- Opening Delimiter -
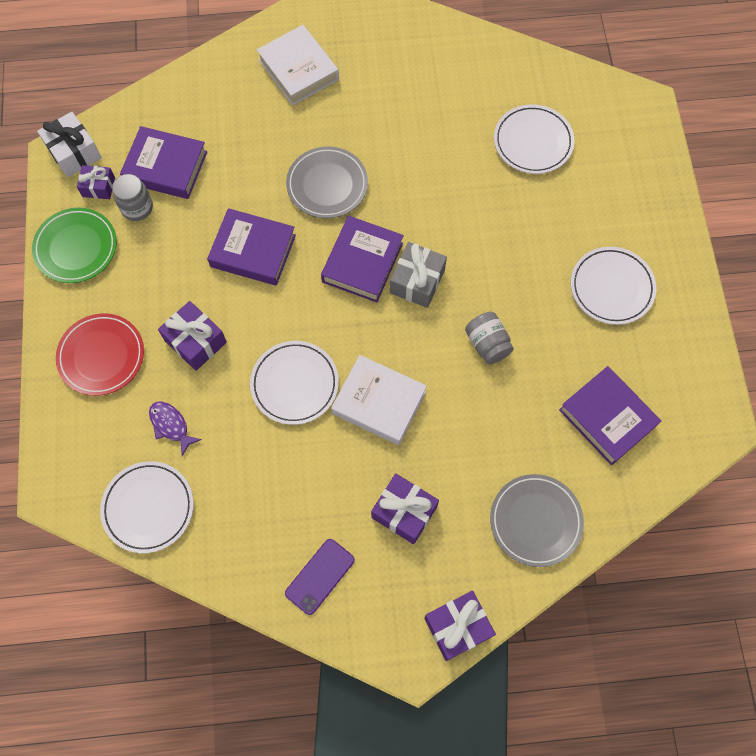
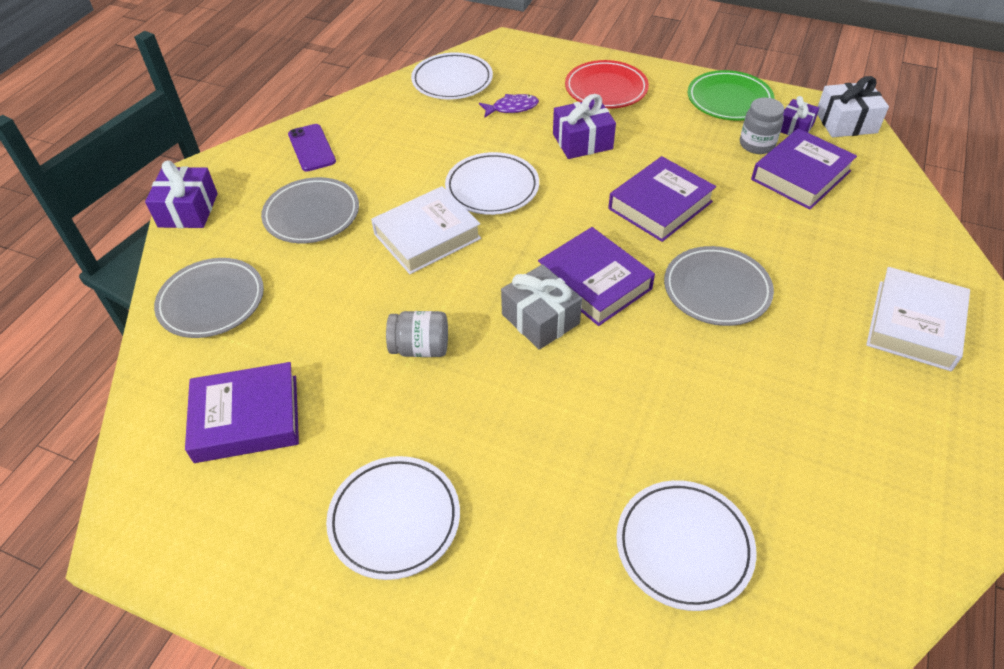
camera: 120 degrees right, 20 degrees down
(298, 70) = (914, 325): white book -> white book turned 60 degrees counterclockwise
(404, 512) = (312, 214): purple gift -> grey plate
- Closing Delimiter -
TASK
Drop the pictures, then repeat the material word for word.

COMPLETED EXERCISE
camera: 120 degrees right, 20 degrees down
(298, 70) = (914, 325): white book -> white book turned 60 degrees counterclockwise
(404, 512) = (312, 214): purple gift -> grey plate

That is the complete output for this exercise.